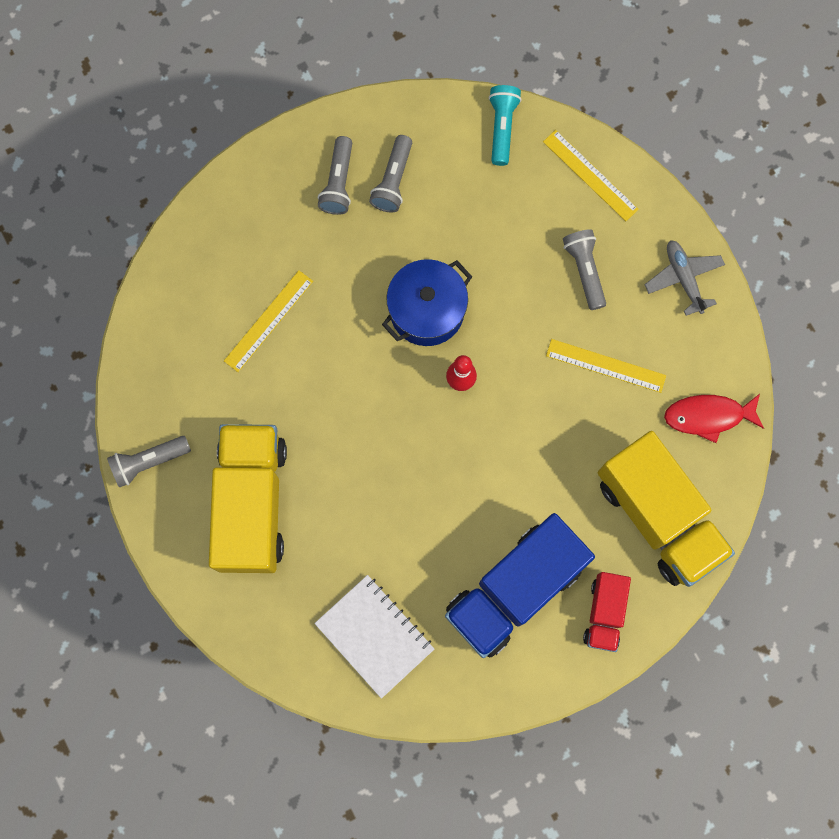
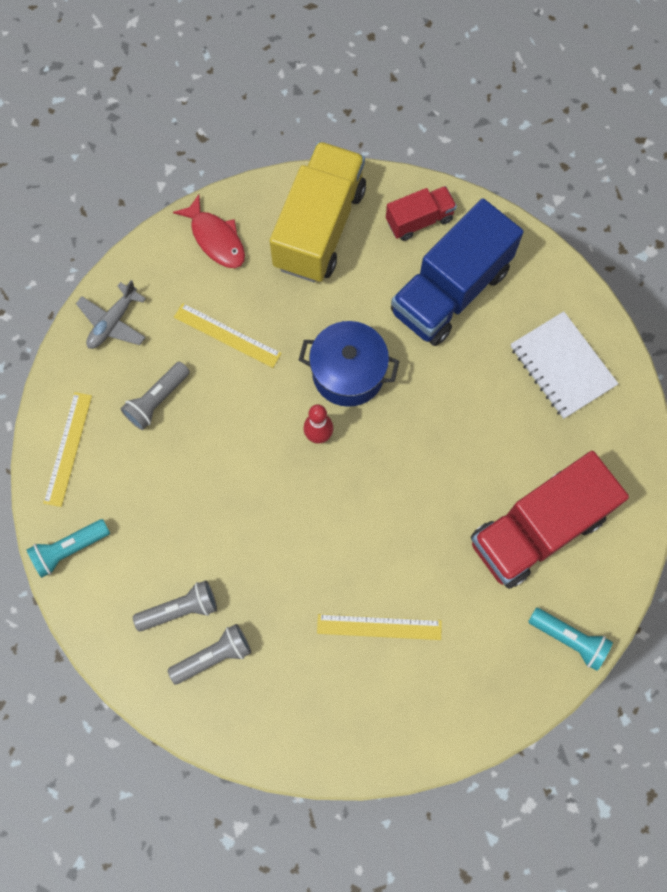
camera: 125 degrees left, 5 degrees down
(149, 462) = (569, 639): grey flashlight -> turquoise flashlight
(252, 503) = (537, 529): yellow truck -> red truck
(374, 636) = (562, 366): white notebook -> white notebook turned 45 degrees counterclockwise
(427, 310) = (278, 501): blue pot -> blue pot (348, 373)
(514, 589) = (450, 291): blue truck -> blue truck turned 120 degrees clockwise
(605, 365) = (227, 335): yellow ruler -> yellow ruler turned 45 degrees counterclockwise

> [Task goal]
Set all of the records down once more, letter for letter, with the images removed.

> [Exercise output]
camera: 125 degrees left, 5 degrees down
(149, 462) = (569, 639): grey flashlight -> turquoise flashlight
(252, 503) = (537, 529): yellow truck -> red truck
(374, 636) = (562, 366): white notebook -> white notebook turned 45 degrees counterclockwise
(427, 310) = (278, 501): blue pot -> blue pot (348, 373)
(514, 589) = (450, 291): blue truck -> blue truck turned 120 degrees clockwise
(605, 365) = (227, 335): yellow ruler -> yellow ruler turned 45 degrees counterclockwise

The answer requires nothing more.